Start of DATA SHOWN

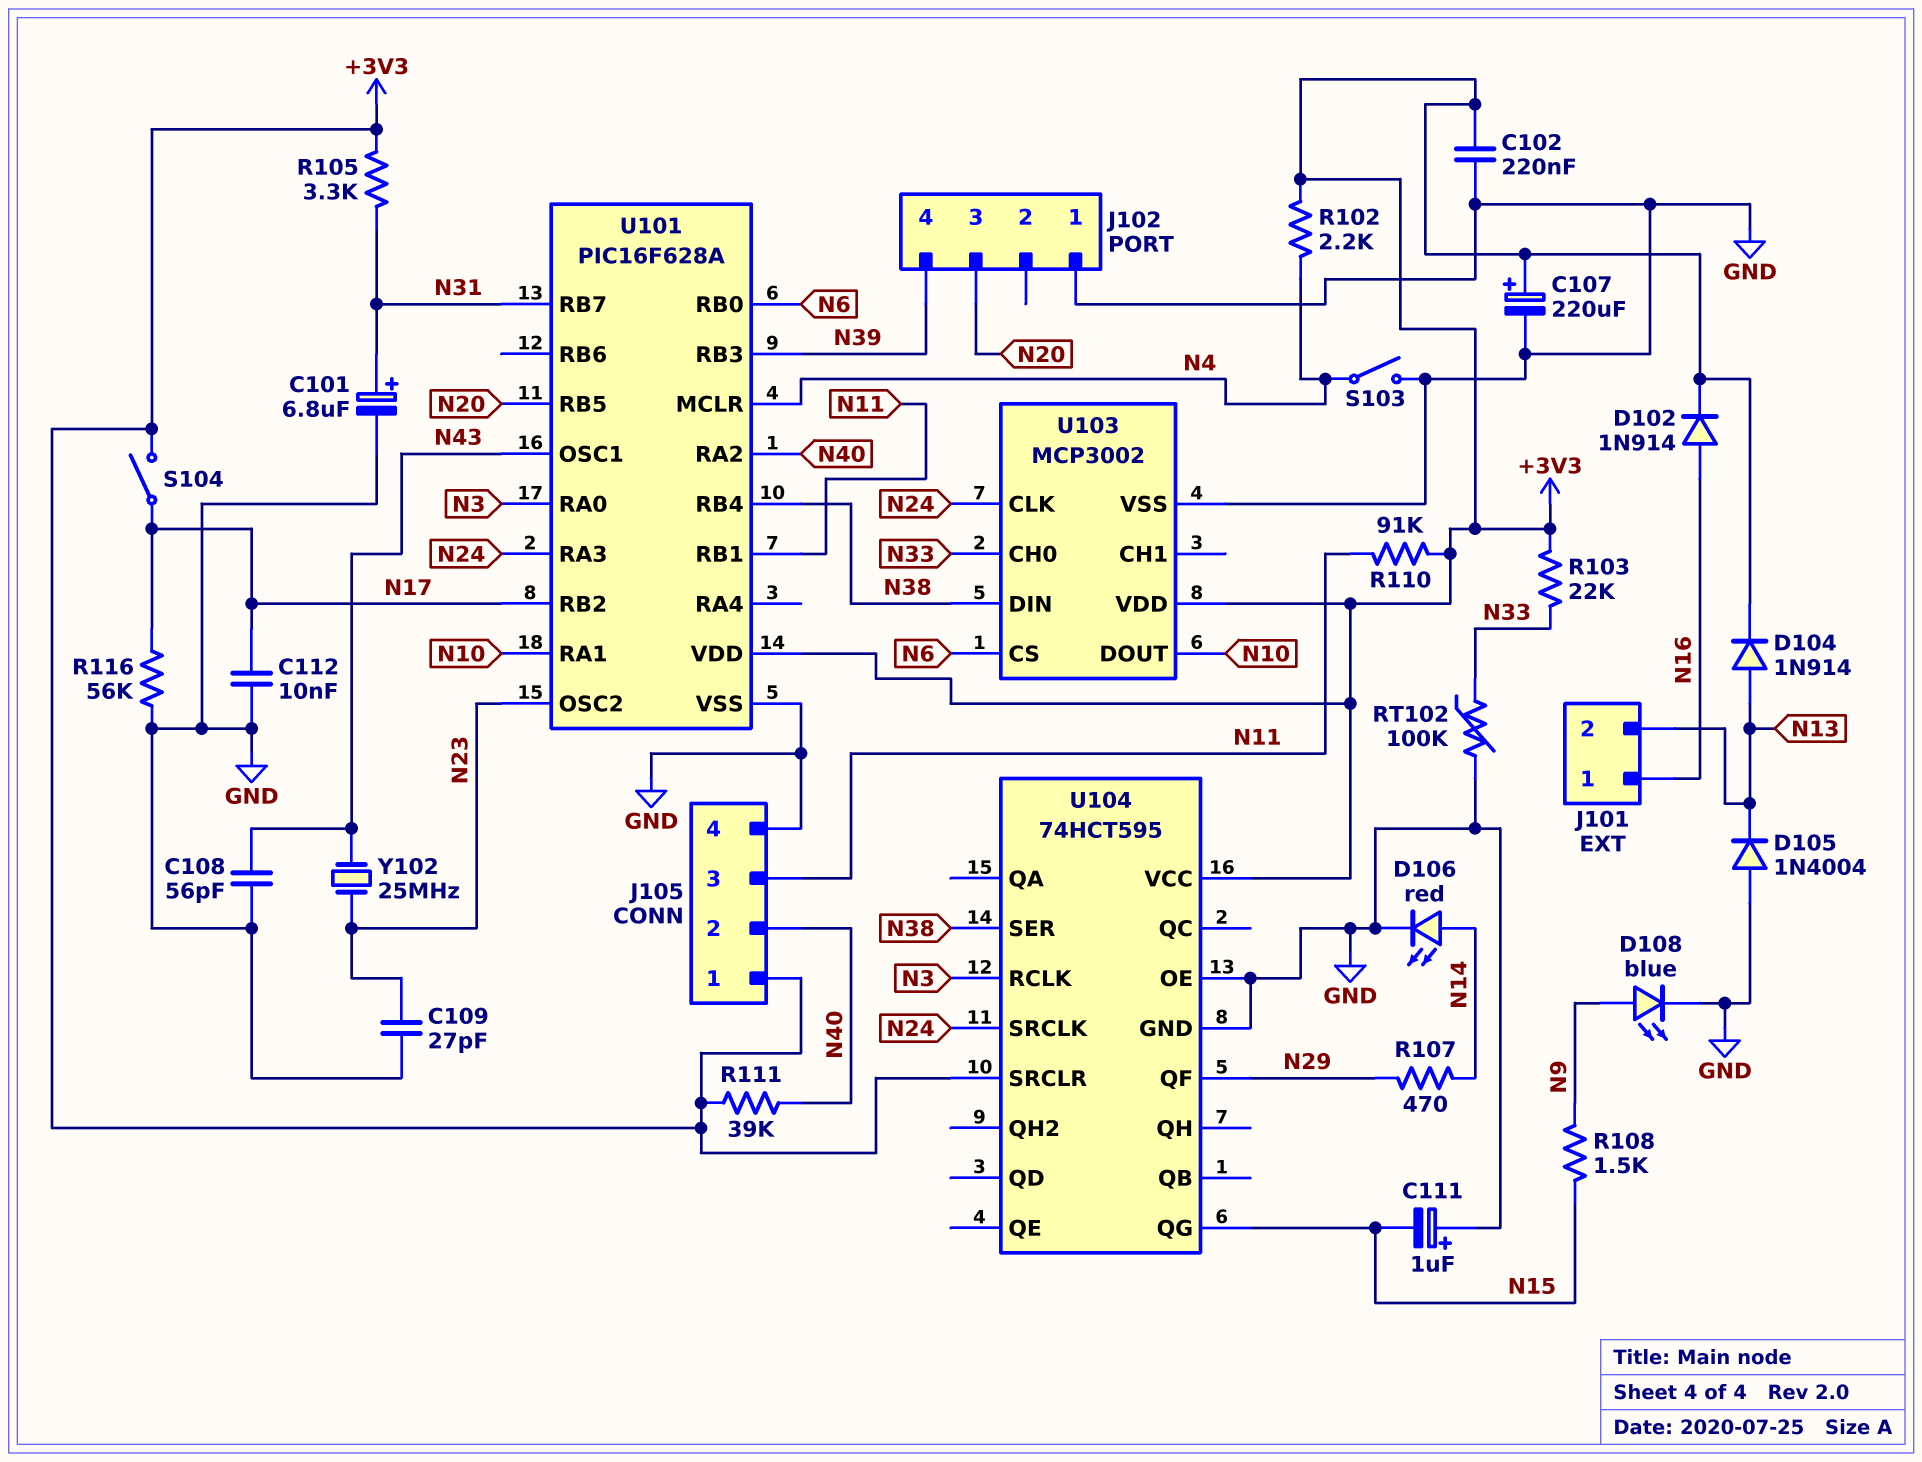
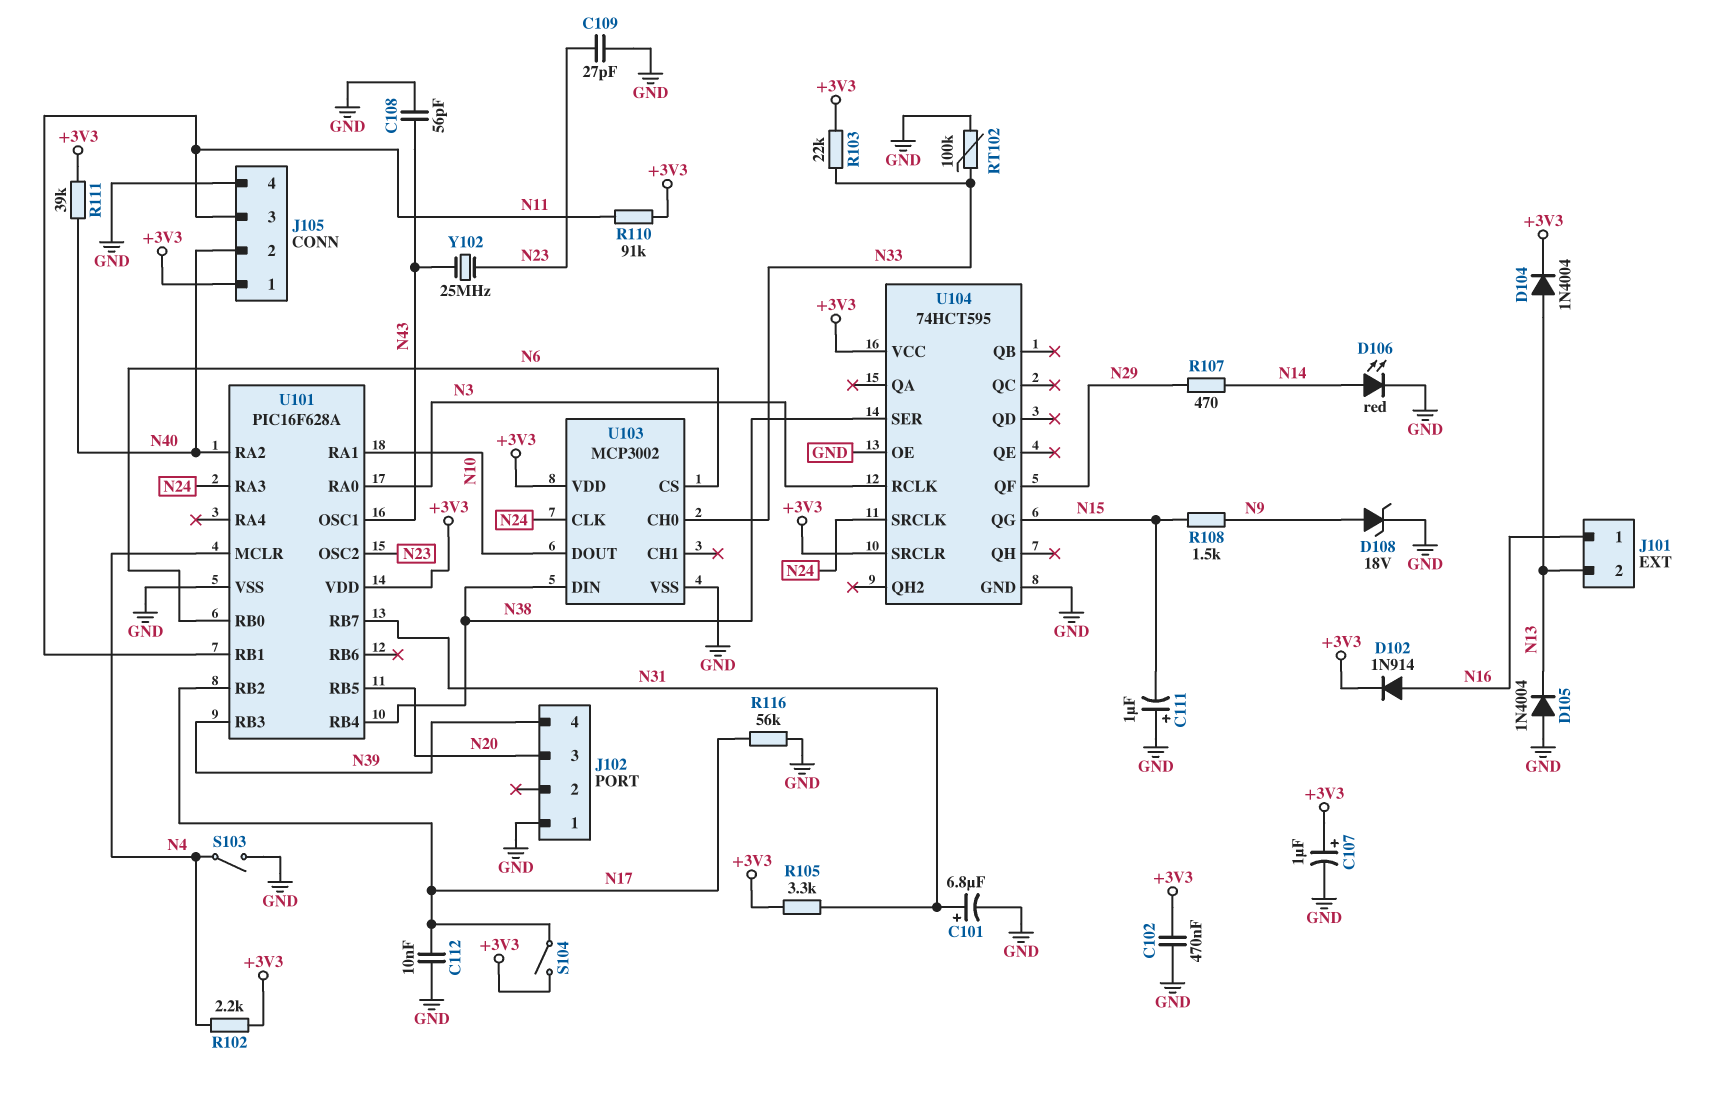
C102: 220nF (+3V3, GND) -> 470nF (+3V3, GND)
C107: 220uF (plus +3V3, minus GND) -> 1uF (plus +3V3, minus GND)
D104: diode 1N914 (A N13, K +3V3) -> diode 1N4004 (A N13, K +3V3)
D108: LED blue (A N9, K GND) -> zener 18V (A N9, K GND)

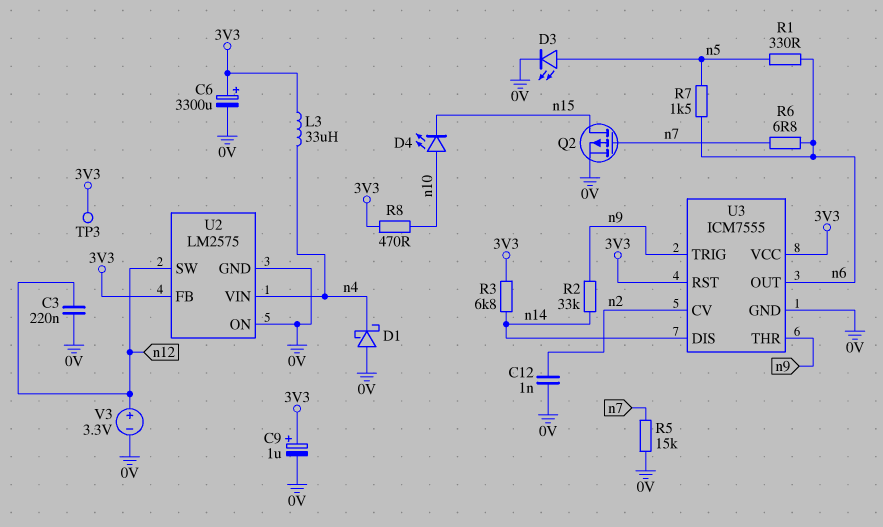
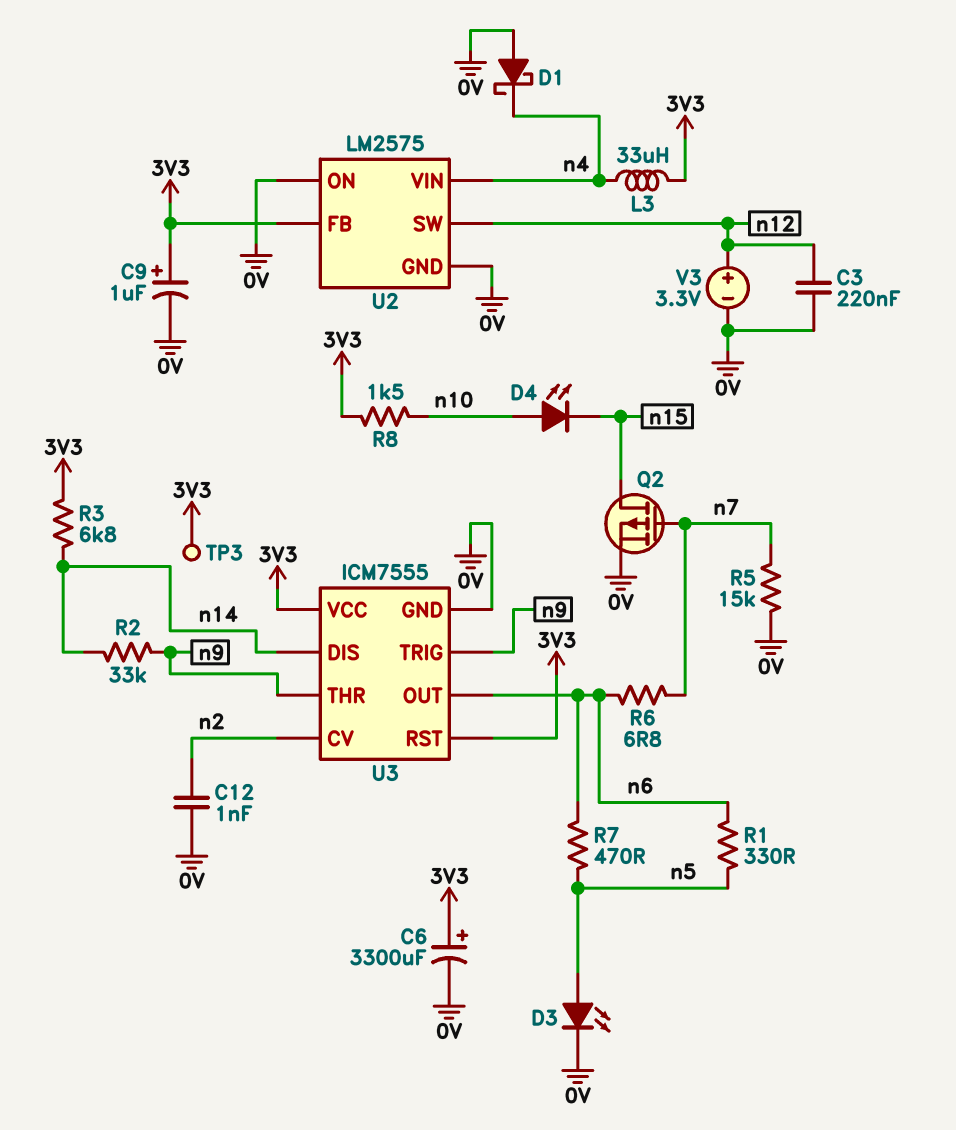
R7: 1.5k (n5, n6) -> 470 (n5, n6)
R8: 470 (3V3, n10) -> 1.5k (3V3, n10)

End of DATA SHOWN

§ ABOUT THIS TASK
Please set down the data above exactly as given, leaving every picture out.

§ RESPONSE AREA
C102: 220nF (+3V3, GND) -> 470nF (+3V3, GND)
C107: 220uF (plus +3V3, minus GND) -> 1uF (plus +3V3, minus GND)
D104: diode 1N914 (A N13, K +3V3) -> diode 1N4004 (A N13, K +3V3)
D108: LED blue (A N9, K GND) -> zener 18V (A N9, K GND)

R7: 1.5k (n5, n6) -> 470 (n5, n6)
R8: 470 (3V3, n10) -> 1.5k (3V3, n10)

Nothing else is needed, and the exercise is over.